▶ **Problem requirements**: Gather each line containing the string "grey" from these entries.

══════════════════════════════

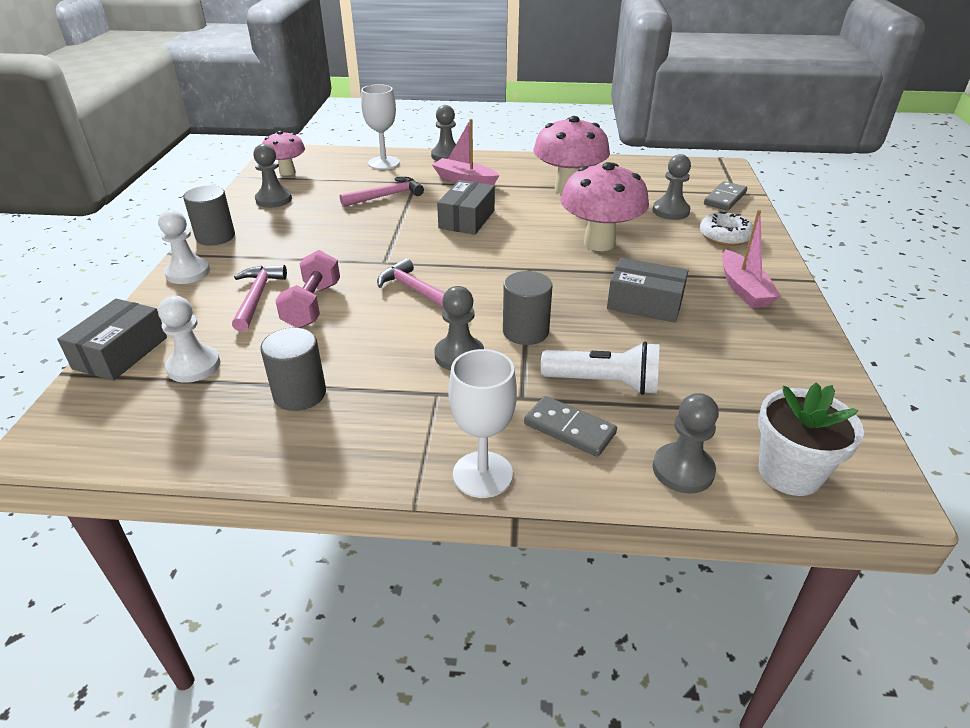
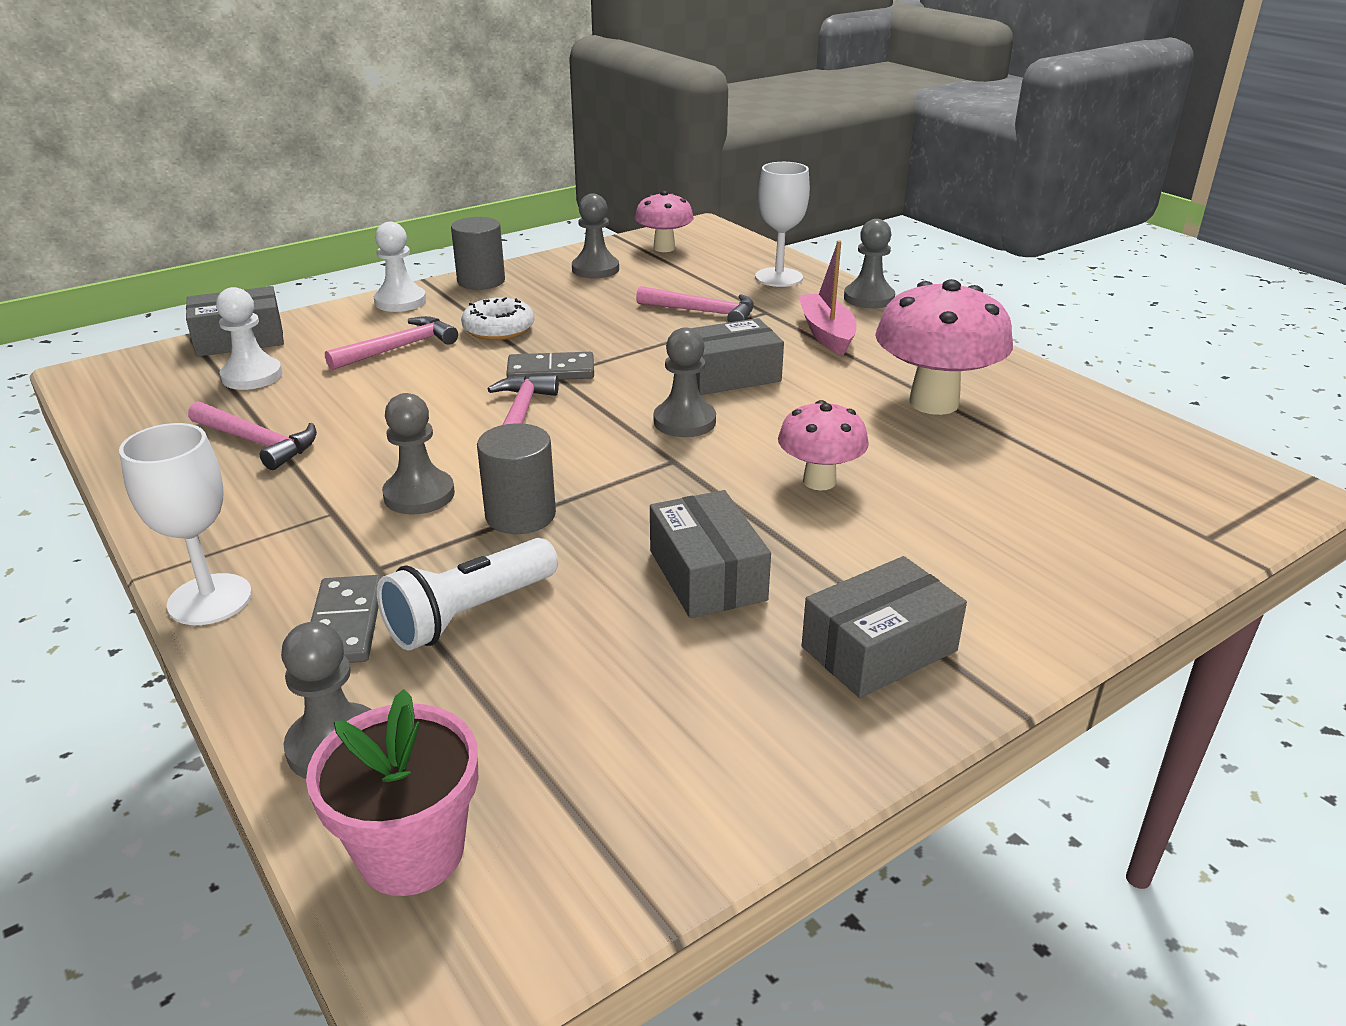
camera: 50 degrees right, 5 degrees down
(300, 394) = (257, 442): grey cylinder -> pink hammer
(312, 305) = (418, 378): pink dumbbell -> none
(599, 243) = (819, 481): pink mushroom -> pink mushroom, size x0.60
(604, 383) = (469, 614): white flashlight -> white flashlight turned 75 degrees clockwise
(670, 211) = (1021, 501): grey pawn -> grey pawn (684, 421)
(725, 198) = (1163, 533): grey domino -> grey domino (551, 371)
(725, 236) = (1027, 575): white donut -> white donut (498, 329)
(743, 289) = (879, 649): pink boat -> grey box
(789, 473) = (411, 852): white flower pot -> pink flower pot

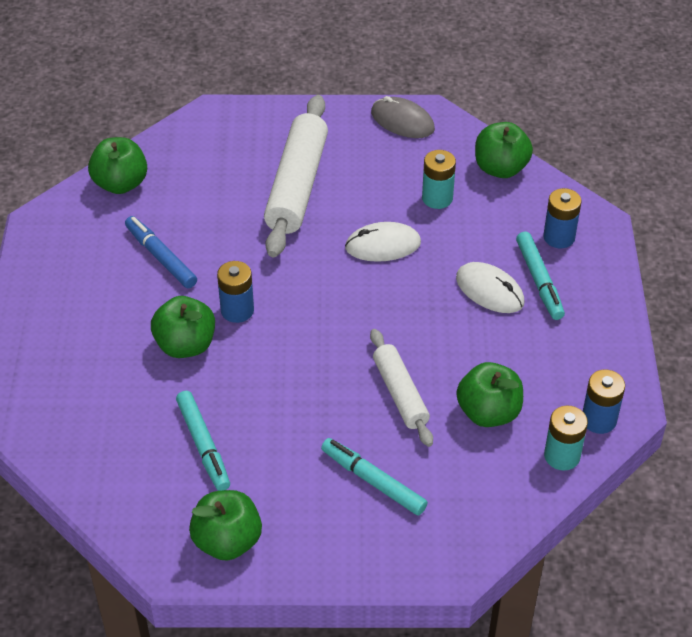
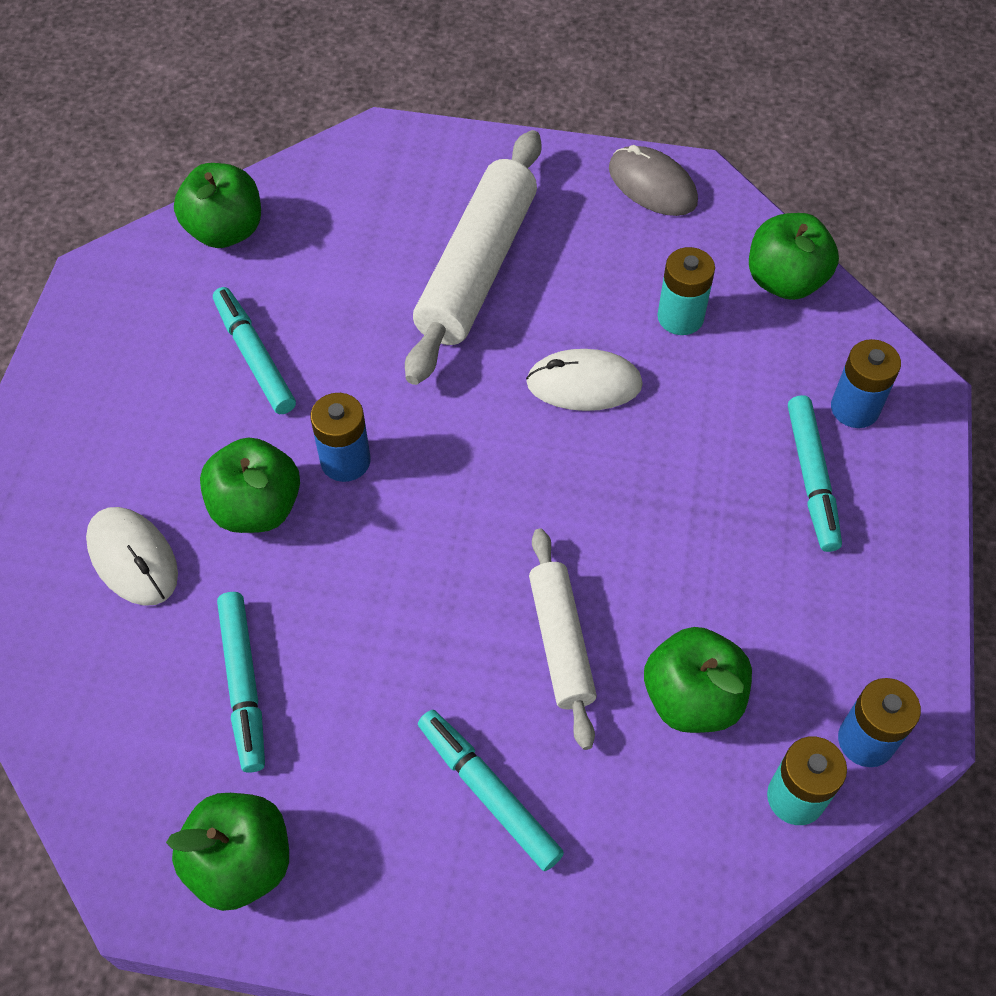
camera: 10 degrees right, 10 degrees up
(161, 257) = (255, 357): blue marker -> turquoise marker
(489, 290) = (732, 484): white mouse -> white mouse (133, 558)

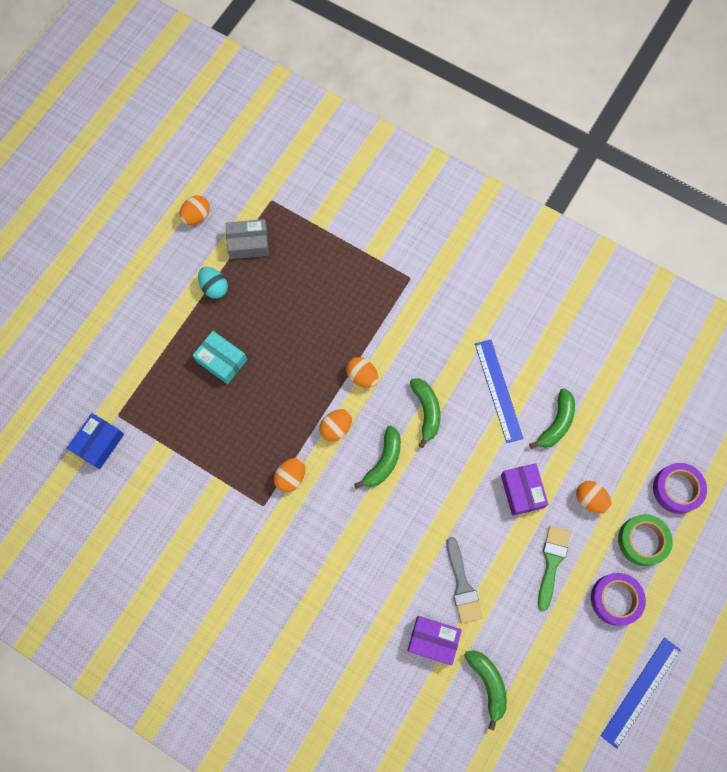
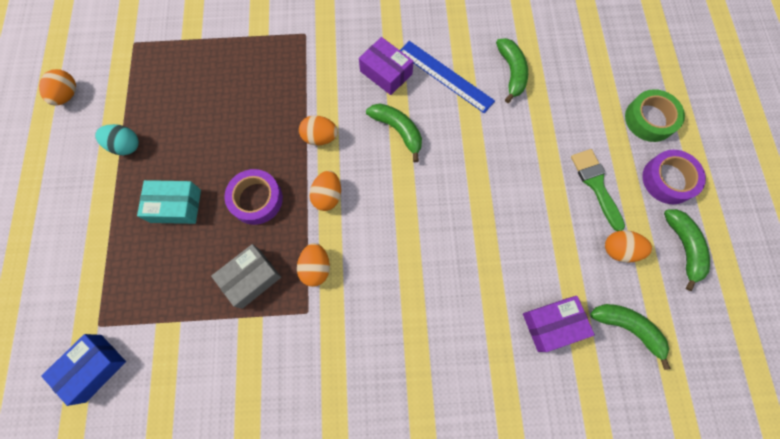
camera: 35 degrees left, 0 degrees up
(99, 443) = (94, 368): blue box -> blue box turned 45 degrees clockwise
(248, 243) = (135, 89): grey box -> grey box (251, 278)
(384, 461) = (391, 196): green banana -> green banana (683, 247)
(462, 585) = (539, 257): grey brush -> none
(522, 491) = (526, 143): purple box -> purple box (386, 73)
(590, 499) = (584, 114): orange egg -> orange egg (619, 250)
(641, 692) = (749, 241): blue ruler -> none
(677, 489) = (641, 63): purple tape -> purple tape (256, 199)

══════════════════════════════

▶ **Exercise solution**:
(300, 394) = (257, 442): grey cylinder -> pink hammer
(670, 211) = (1021, 501): grey pawn -> grey pawn (684, 421)
(725, 198) = (1163, 533): grey domino -> grey domino (551, 371)
(743, 289) = (879, 649): pink boat -> grey box
(248, 243) = (135, 89): grey box -> grey box (251, 278)
(462, 585) = (539, 257): grey brush -> none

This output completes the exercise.